• _What you have to do_
What you return must match the records exactly, with every line included.
┌─ Materials provided
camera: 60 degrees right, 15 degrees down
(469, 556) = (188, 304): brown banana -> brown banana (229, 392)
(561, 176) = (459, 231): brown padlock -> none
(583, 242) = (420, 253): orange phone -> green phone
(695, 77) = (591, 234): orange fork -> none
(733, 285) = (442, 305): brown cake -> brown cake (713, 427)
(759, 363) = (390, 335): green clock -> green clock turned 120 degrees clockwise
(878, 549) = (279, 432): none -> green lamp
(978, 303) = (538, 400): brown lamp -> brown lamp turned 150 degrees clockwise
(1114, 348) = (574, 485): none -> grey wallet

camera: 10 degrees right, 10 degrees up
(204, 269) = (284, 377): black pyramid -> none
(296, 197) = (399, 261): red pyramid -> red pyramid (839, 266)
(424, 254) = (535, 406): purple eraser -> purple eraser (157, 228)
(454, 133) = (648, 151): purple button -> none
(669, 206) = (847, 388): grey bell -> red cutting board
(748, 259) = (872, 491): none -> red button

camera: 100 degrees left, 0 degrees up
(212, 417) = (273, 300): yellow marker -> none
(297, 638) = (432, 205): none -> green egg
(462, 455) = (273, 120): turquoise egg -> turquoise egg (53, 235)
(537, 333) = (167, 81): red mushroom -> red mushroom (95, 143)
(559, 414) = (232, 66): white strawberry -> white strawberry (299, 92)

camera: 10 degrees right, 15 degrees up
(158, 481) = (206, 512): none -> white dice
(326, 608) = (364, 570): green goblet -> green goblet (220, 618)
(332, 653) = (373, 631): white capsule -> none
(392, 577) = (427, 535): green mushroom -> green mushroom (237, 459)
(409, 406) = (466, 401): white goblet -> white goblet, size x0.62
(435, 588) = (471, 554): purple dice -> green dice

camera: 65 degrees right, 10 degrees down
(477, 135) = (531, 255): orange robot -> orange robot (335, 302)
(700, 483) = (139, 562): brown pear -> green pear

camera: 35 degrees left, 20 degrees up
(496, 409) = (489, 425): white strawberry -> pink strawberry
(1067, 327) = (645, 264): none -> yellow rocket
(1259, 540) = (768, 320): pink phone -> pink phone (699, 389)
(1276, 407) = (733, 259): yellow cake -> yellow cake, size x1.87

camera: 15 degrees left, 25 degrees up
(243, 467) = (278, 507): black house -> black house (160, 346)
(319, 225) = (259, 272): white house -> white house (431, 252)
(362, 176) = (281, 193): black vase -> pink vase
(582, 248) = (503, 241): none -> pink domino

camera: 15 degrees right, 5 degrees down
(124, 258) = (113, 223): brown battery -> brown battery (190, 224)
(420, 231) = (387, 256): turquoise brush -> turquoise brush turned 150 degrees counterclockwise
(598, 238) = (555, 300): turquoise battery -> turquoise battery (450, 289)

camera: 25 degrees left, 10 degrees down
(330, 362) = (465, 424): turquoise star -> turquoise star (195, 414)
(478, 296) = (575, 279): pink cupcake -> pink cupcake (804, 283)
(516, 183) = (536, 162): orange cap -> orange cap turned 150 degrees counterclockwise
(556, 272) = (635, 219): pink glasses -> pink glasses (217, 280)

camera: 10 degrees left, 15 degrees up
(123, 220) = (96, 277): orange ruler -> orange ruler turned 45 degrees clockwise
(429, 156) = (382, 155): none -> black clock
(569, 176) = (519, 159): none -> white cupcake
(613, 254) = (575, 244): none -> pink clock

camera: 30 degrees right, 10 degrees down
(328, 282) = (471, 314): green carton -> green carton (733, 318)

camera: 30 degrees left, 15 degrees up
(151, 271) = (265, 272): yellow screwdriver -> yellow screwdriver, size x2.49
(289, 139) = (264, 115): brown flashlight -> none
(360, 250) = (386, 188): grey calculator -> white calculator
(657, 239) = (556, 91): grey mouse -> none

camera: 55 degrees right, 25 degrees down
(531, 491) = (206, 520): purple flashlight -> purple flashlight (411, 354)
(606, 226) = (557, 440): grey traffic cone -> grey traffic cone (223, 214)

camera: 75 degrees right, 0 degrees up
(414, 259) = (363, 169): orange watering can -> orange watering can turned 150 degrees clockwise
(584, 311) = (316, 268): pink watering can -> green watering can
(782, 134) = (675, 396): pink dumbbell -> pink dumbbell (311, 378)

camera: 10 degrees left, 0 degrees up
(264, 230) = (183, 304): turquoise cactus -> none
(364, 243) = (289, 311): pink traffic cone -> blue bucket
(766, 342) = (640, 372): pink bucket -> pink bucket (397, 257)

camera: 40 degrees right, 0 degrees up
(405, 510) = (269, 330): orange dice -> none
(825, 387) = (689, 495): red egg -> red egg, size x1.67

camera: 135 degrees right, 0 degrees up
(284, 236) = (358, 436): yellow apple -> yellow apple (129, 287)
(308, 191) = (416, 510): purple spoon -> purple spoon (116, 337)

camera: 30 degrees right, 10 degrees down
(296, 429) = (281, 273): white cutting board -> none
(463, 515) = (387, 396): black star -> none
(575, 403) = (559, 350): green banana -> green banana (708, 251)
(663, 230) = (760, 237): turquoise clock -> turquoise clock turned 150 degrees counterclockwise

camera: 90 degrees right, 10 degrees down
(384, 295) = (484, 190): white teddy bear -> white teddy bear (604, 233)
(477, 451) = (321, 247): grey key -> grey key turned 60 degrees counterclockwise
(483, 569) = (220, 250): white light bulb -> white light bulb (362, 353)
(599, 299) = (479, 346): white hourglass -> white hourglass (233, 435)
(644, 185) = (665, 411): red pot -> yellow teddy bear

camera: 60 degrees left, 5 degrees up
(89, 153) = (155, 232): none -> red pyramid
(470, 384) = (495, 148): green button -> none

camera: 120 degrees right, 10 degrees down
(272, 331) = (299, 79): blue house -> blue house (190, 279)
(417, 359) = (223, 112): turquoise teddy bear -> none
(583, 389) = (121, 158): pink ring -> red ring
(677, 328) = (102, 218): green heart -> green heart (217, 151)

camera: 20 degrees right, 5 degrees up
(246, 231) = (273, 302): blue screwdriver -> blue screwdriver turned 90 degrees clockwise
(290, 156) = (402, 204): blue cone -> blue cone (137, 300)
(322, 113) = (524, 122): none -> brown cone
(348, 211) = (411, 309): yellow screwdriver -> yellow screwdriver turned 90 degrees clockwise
└─
• _Task answer_
camera: 60 degrees right, 15 degrees down
(469, 556) = (188, 304): brown banana -> brown banana (229, 392)
(561, 176) = (459, 231): brown padlock -> none
(583, 242) = (420, 253): orange phone -> green phone
(695, 77) = (591, 234): orange fork -> none
(733, 285) = (442, 305): brown cake -> brown cake (713, 427)
(759, 363) = (390, 335): green clock -> green clock turned 120 degrees clockwise
(878, 549) = (279, 432): none -> green lamp
(978, 303) = (538, 400): brown lamp -> brown lamp turned 150 degrees clockwise
(1114, 348) = (574, 485): none -> grey wallet

camera: 10 degrees right, 10 degrees up
(204, 269) = (284, 377): black pyramid -> none
(296, 197) = (399, 261): red pyramid -> red pyramid (839, 266)
(424, 254) = (535, 406): purple eraser -> purple eraser (157, 228)
(454, 133) = (648, 151): purple button -> none
(669, 206) = (847, 388): grey bell -> red cutting board
(748, 259) = (872, 491): none -> red button

camera: 100 degrees left, 0 degrees up
(212, 417) = (273, 300): yellow marker -> none
(297, 638) = (432, 205): none -> green egg
(462, 455) = (273, 120): turquoise egg -> turquoise egg (53, 235)
(537, 333) = (167, 81): red mushroom -> red mushroom (95, 143)
(559, 414) = (232, 66): white strawberry -> white strawberry (299, 92)

camera: 10 degrees right, 15 degrees up
(158, 481) = (206, 512): none -> white dice
(326, 608) = (364, 570): green goblet -> green goblet (220, 618)
(332, 653) = (373, 631): white capsule -> none
(392, 577) = (427, 535): green mushroom -> green mushroom (237, 459)
(409, 406) = (466, 401): white goblet -> white goblet, size x0.62
(435, 588) = (471, 554): purple dice -> green dice

camera: 65 degrees right, 10 degrees down
(477, 135) = (531, 255): orange robot -> orange robot (335, 302)
(700, 483) = (139, 562): brown pear -> green pear

camera: 35 degrees left, 20 degrees up
(496, 409) = (489, 425): white strawberry -> pink strawberry
(1067, 327) = (645, 264): none -> yellow rocket
(1259, 540) = (768, 320): pink phone -> pink phone (699, 389)
(1276, 407) = (733, 259): yellow cake -> yellow cake, size x1.87

camera: 15 degrees left, 25 degrees up
(243, 467) = (278, 507): black house -> black house (160, 346)
(319, 225) = (259, 272): white house -> white house (431, 252)
(362, 176) = (281, 193): black vase -> pink vase
(582, 248) = (503, 241): none -> pink domino

camera: 15 degrees right, 5 degrees down
(124, 258) = (113, 223): brown battery -> brown battery (190, 224)
(420, 231) = (387, 256): turquoise brush -> turquoise brush turned 150 degrees counterclockwise
(598, 238) = (555, 300): turquoise battery -> turquoise battery (450, 289)

camera: 25 degrees left, 10 degrees down
(330, 362) = (465, 424): turquoise star -> turquoise star (195, 414)
(478, 296) = (575, 279): pink cupcake -> pink cupcake (804, 283)
(516, 183) = (536, 162): orange cap -> orange cap turned 150 degrees counterclockwise
(556, 272) = (635, 219): pink glasses -> pink glasses (217, 280)

camera: 10 degrees left, 15 degrees up
(123, 220) = (96, 277): orange ruler -> orange ruler turned 45 degrees clockwise
(429, 156) = (382, 155): none -> black clock
(569, 176) = (519, 159): none -> white cupcake
(613, 254) = (575, 244): none -> pink clock

camera: 30 degrees right, 10 degrees down
(328, 282) = (471, 314): green carton -> green carton (733, 318)

camera: 30 degrees left, 15 degrees up
(151, 271) = (265, 272): yellow screwdriver -> yellow screwdriver, size x2.49
(289, 139) = (264, 115): brown flashlight -> none
(360, 250) = (386, 188): grey calculator -> white calculator
(657, 239) = (556, 91): grey mouse -> none

camera: 55 degrees right, 25 degrees down
(531, 491) = (206, 520): purple flashlight -> purple flashlight (411, 354)
(606, 226) = (557, 440): grey traffic cone -> grey traffic cone (223, 214)

camera: 75 degrees right, 0 degrees up
(414, 259) = (363, 169): orange watering can -> orange watering can turned 150 degrees clockwise
(584, 311) = (316, 268): pink watering can -> green watering can
(782, 134) = (675, 396): pink dumbbell -> pink dumbbell (311, 378)

camera: 10 degrees left, 0 degrees up
(264, 230) = (183, 304): turquoise cactus -> none
(364, 243) = (289, 311): pink traffic cone -> blue bucket
(766, 342) = (640, 372): pink bucket -> pink bucket (397, 257)

camera: 40 degrees right, 0 degrees up
(405, 510) = (269, 330): orange dice -> none
(825, 387) = (689, 495): red egg -> red egg, size x1.67

camera: 135 degrees right, 0 degrees up
(284, 236) = (358, 436): yellow apple -> yellow apple (129, 287)
(308, 191) = (416, 510): purple spoon -> purple spoon (116, 337)

camera: 30 degrees right, 10 degrees down
(296, 429) = (281, 273): white cutting board -> none
(463, 515) = (387, 396): black star -> none
(575, 403) = (559, 350): green banana -> green banana (708, 251)
(663, 230) = (760, 237): turquoise clock -> turquoise clock turned 150 degrees counterclockwise

camera: 90 degrees right, 10 degrees down
(384, 295) = (484, 190): white teddy bear -> white teddy bear (604, 233)
(477, 451) = (321, 247): grey key -> grey key turned 60 degrees counterclockwise
(483, 569) = (220, 250): white light bulb -> white light bulb (362, 353)
(599, 299) = (479, 346): white hourglass -> white hourglass (233, 435)
(644, 185) = (665, 411): red pot -> yellow teddy bear

camera: 60 degrees left, 5 degrees up
(89, 153) = (155, 232): none -> red pyramid
(470, 384) = (495, 148): green button -> none

camera: 120 degrees right, 10 degrees down
(272, 331) = (299, 79): blue house -> blue house (190, 279)
(417, 359) = (223, 112): turquoise teddy bear -> none
(583, 389) = (121, 158): pink ring -> red ring
(677, 328) = (102, 218): green heart -> green heart (217, 151)

camera: 20 degrees right, 5 degrees up
(246, 231) = (273, 302): blue screwdriver -> blue screwdriver turned 90 degrees clockwise
(290, 156) = (402, 204): blue cone -> blue cone (137, 300)
(322, 113) = (524, 122): none -> brown cone
(348, 211) = (411, 309): yellow screwdriver -> yellow screwdriver turned 90 degrees clockwise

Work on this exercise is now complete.